### Task goal
Retype each entry exactly. Skip any pictures.
[[ Information supplied, beginning ]]
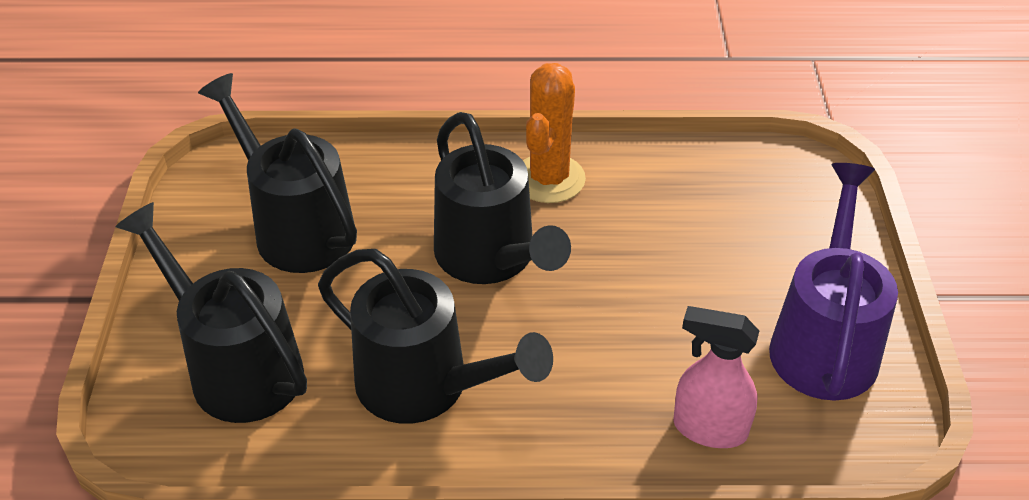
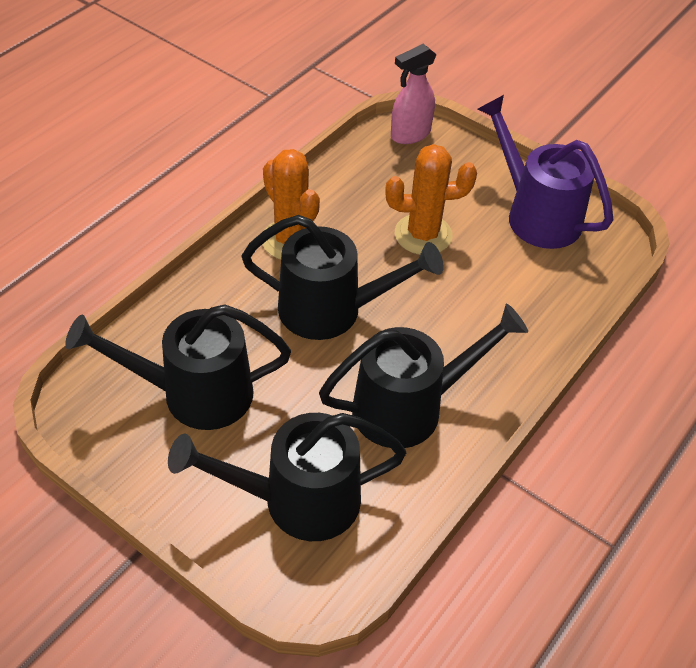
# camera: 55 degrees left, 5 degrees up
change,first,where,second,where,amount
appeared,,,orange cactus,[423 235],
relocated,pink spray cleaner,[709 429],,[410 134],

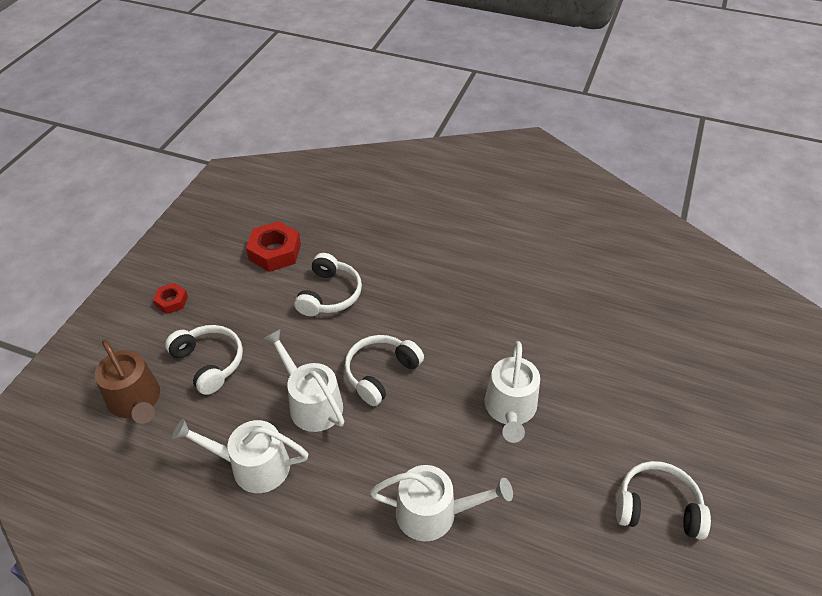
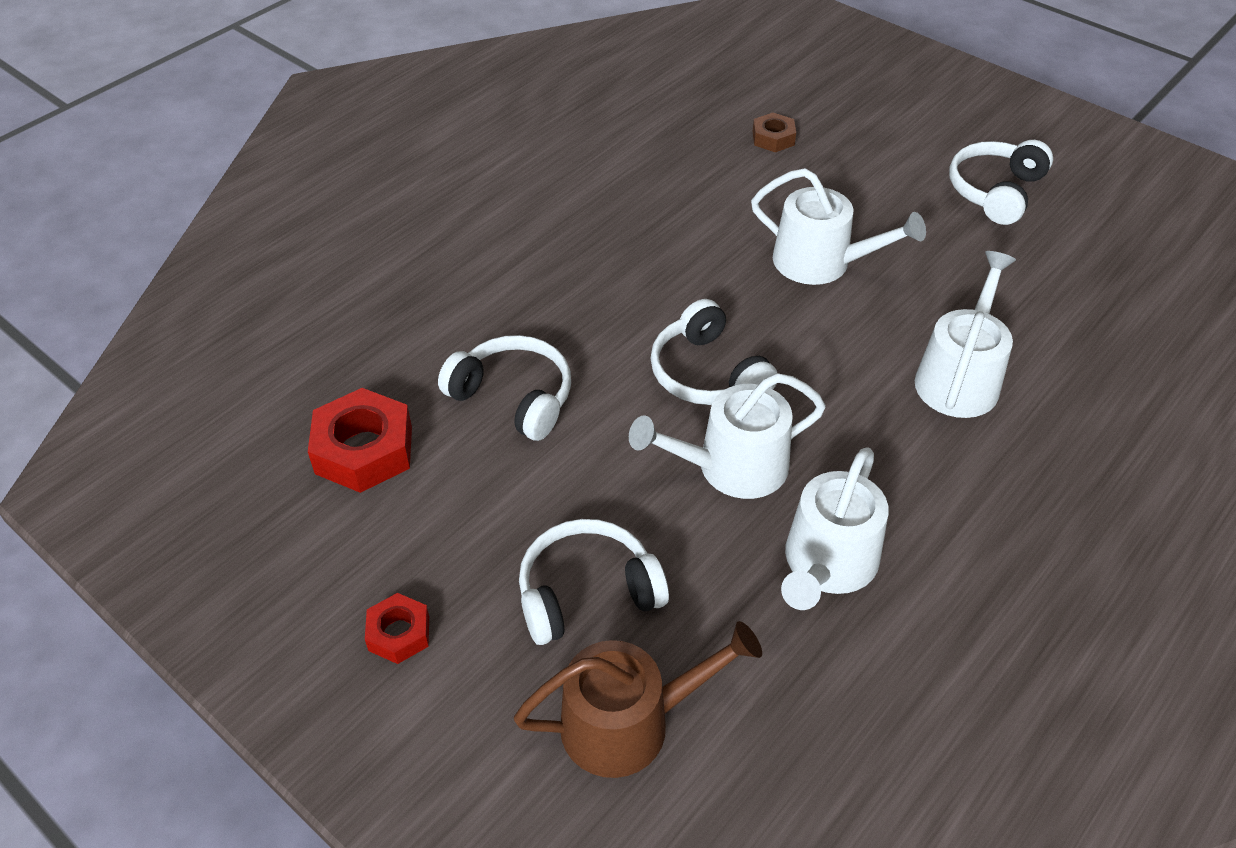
# camera: 70 degrees left, 0 degrees up
change,first,where,second,where,amount
appeared,,,dark brown hex nut,[773 138],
[[ Information supplied, end ]]
### Written response
# camera: 55 degrees left, 5 degrees up
change,first,where,second,where,amount
appeared,,,orange cactus,[423 235],
relocated,pink spray cleaner,[709 429],,[410 134],

# camera: 70 degrees left, 0 degrees up
change,first,where,second,where,amount
appeared,,,dark brown hex nut,[773 138],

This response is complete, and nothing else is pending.